◆ **WHAT YOU ARE ASKED TO DO**
Starting with the line that contains "Mask anything matching", set down each line through the end of the entries below, exactly and with nothing added.

◆ **RECORDS SHOWN**
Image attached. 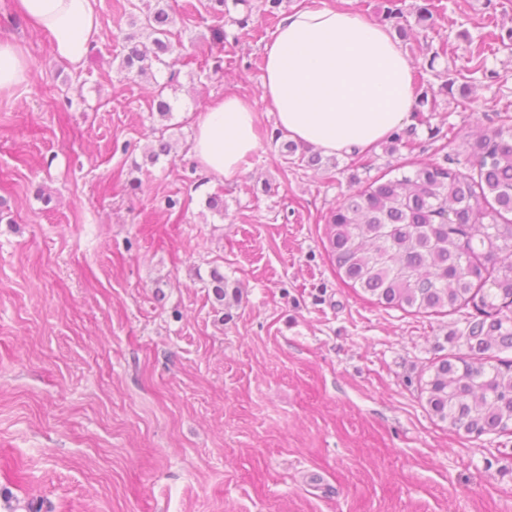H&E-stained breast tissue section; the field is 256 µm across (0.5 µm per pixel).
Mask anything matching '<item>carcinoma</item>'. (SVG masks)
I'll return each instance as SVG.
<instances>
[{
  "label": "carcinoma",
  "mask_w": 512,
  "mask_h": 512,
  "mask_svg": "<svg viewBox=\"0 0 512 512\" xmlns=\"http://www.w3.org/2000/svg\"><path fill=\"white\" fill-rule=\"evenodd\" d=\"M172 7L157 0L143 14L150 44L126 46L121 68L145 76L174 50ZM165 128L148 151L168 155ZM472 173L419 164L343 197L327 224L329 253L344 281L381 305L417 313L471 307L466 343L479 354L512 350V128L469 143ZM215 299H239L218 269ZM432 415L477 437L512 429V359L495 365L441 358L421 383Z\"/></svg>",
  "instance_id": "obj_1"
}]
</instances>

◆ **FINAL ANSWER**
Mask anything matching '<item>carcinoma</item>'. (SVG masks)
I'll return each instance as SVG.
<instances>
[{
  "label": "carcinoma",
  "mask_w": 512,
  "mask_h": 512,
  "mask_svg": "<svg viewBox=\"0 0 512 512\" xmlns=\"http://www.w3.org/2000/svg\"><path fill=\"white\" fill-rule=\"evenodd\" d=\"M172 7L157 0L143 14L150 44L126 46L121 68L145 76L174 50ZM165 128L148 151L168 155ZM472 173L419 164L343 197L327 224L329 253L344 281L381 305L417 313L471 307L466 343L479 354L512 350V128L469 143ZM215 299H239L218 269ZM432 415L477 437L512 429V359L495 365L441 358L421 383Z\"/></svg>",
  "instance_id": "obj_1"
}]
</instances>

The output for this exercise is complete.